The data
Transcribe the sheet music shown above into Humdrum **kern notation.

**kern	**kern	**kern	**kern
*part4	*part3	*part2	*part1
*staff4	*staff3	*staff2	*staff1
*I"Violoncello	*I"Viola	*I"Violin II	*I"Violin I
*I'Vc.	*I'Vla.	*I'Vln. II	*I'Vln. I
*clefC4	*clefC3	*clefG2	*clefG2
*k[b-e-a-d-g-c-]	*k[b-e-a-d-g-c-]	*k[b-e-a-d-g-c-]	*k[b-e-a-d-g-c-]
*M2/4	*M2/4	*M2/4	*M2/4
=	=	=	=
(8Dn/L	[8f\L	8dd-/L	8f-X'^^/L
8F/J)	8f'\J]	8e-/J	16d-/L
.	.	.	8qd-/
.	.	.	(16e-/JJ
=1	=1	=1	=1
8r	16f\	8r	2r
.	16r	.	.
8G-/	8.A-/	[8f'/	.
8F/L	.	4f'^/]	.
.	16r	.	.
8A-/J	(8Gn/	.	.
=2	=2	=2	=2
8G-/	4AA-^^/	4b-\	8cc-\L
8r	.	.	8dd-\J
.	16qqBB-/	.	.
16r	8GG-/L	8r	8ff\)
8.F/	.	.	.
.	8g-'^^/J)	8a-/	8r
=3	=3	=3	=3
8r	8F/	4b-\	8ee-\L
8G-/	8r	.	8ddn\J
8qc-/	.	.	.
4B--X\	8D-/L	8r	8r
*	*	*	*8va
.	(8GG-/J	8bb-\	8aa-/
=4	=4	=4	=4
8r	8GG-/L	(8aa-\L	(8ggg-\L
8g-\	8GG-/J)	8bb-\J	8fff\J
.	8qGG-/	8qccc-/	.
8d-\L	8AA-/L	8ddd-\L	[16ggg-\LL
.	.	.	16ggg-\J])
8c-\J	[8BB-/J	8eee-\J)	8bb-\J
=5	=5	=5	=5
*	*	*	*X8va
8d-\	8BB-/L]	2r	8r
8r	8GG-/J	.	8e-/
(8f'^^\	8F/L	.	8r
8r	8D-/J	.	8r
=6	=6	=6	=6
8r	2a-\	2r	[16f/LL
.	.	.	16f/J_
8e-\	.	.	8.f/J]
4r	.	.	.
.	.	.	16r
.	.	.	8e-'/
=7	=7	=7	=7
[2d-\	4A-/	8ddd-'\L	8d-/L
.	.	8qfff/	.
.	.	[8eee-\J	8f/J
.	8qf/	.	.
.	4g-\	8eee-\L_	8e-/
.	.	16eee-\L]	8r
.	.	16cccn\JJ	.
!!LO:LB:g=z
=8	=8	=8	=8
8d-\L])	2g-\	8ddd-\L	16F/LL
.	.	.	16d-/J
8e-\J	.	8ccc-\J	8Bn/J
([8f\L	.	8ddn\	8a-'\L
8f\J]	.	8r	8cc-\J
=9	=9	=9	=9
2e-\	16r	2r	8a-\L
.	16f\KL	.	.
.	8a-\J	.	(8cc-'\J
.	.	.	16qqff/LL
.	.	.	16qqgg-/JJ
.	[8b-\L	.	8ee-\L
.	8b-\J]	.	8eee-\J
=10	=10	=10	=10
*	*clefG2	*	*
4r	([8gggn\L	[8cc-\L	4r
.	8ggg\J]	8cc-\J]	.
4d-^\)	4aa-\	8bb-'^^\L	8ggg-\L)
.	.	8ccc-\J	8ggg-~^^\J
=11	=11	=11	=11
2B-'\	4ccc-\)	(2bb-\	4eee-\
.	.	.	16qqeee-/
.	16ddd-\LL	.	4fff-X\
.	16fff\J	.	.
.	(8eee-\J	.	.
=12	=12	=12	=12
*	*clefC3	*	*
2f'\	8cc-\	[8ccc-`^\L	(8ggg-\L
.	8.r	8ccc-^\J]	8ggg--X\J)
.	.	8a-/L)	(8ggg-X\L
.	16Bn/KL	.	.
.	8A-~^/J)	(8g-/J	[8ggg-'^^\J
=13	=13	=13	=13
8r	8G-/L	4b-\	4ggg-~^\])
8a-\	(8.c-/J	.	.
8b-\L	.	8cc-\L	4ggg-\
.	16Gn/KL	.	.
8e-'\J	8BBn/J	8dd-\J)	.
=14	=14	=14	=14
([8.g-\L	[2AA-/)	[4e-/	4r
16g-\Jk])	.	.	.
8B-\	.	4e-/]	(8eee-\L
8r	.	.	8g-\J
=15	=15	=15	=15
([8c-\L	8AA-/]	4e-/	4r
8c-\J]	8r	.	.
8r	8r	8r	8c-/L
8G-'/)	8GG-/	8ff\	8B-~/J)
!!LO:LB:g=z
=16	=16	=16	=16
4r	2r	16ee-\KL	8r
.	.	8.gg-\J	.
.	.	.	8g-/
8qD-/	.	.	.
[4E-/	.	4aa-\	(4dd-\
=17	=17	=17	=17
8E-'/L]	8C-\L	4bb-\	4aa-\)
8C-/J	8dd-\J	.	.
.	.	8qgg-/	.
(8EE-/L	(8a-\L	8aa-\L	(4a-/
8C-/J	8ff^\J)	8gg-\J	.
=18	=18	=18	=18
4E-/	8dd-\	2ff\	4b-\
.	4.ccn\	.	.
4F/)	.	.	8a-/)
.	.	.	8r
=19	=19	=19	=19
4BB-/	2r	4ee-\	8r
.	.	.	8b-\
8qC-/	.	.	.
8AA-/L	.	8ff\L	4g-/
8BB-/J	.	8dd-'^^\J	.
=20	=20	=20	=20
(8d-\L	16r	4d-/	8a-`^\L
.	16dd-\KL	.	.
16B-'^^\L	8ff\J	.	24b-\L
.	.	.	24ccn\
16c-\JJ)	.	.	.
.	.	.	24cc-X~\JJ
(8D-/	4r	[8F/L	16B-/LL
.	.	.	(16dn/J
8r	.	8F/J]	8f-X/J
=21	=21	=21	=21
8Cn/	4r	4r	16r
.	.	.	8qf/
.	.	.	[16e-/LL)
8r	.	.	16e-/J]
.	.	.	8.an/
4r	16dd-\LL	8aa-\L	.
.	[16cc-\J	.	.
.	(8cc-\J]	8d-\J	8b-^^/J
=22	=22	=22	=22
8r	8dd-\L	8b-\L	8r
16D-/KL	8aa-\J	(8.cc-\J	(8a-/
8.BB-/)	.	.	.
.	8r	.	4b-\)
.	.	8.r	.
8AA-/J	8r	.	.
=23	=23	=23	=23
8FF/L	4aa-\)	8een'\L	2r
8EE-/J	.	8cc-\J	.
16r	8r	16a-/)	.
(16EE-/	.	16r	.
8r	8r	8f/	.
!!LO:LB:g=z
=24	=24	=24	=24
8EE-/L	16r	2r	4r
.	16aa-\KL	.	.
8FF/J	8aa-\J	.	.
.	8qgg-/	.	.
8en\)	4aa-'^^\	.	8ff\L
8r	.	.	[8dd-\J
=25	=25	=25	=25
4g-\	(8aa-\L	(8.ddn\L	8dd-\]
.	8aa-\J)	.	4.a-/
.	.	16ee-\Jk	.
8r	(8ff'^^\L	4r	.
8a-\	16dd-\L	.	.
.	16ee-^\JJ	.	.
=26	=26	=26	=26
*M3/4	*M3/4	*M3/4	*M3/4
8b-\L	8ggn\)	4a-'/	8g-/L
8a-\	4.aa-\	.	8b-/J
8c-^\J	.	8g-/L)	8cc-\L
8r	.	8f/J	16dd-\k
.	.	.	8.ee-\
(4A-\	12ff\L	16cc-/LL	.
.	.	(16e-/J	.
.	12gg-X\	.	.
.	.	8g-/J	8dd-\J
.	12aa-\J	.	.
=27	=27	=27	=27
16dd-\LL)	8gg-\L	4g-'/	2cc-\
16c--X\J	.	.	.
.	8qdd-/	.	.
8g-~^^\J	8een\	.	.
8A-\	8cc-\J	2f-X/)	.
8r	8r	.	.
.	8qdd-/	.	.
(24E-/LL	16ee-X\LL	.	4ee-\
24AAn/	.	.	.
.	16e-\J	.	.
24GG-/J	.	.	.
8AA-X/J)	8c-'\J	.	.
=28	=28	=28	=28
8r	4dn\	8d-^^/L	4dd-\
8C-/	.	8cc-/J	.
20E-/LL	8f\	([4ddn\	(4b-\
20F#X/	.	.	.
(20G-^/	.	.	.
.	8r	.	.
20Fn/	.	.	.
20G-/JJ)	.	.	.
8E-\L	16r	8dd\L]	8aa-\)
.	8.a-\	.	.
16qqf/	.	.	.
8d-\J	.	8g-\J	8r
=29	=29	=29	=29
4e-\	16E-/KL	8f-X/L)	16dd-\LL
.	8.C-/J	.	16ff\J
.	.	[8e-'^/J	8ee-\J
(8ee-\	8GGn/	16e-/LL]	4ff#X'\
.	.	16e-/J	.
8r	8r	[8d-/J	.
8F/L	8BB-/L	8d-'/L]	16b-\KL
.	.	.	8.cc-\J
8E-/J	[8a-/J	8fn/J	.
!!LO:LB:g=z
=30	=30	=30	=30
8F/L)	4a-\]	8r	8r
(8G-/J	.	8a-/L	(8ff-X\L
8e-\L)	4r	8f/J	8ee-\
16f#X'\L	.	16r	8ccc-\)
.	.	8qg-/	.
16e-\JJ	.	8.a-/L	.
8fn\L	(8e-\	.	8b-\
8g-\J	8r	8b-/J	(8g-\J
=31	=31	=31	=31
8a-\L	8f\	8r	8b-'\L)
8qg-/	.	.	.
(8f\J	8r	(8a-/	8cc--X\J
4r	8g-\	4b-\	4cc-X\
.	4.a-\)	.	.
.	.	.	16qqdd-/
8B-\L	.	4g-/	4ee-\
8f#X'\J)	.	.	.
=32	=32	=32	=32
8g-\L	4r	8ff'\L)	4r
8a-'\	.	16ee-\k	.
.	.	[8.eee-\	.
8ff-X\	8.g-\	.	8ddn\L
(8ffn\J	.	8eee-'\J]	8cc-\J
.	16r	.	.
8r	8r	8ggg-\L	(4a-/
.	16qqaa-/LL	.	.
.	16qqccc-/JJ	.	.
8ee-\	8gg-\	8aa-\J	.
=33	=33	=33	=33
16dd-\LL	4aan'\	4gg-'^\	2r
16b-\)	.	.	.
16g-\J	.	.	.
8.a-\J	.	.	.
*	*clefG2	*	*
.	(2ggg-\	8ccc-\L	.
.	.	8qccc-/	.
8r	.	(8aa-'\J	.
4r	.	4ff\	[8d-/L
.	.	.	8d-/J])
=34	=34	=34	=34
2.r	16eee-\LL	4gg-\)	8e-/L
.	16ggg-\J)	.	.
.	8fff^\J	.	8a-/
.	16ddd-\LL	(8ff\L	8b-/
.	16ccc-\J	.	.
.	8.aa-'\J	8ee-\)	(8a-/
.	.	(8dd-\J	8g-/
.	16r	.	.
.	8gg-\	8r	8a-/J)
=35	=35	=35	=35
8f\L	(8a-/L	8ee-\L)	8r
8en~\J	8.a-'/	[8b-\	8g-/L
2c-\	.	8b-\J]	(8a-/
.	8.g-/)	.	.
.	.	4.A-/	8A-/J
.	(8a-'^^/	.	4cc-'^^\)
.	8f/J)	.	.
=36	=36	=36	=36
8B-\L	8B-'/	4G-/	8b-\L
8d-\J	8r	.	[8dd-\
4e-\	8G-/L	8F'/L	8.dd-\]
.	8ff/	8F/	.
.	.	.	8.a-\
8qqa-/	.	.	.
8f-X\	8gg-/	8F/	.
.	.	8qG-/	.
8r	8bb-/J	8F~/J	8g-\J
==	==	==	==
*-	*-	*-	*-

Task prompt
Return each line of the records above that contains the string "kern".

Written answer
Transcribe the sheet music shown above into Humdrum **kern notation.
**kern	**kern	**kern	**kern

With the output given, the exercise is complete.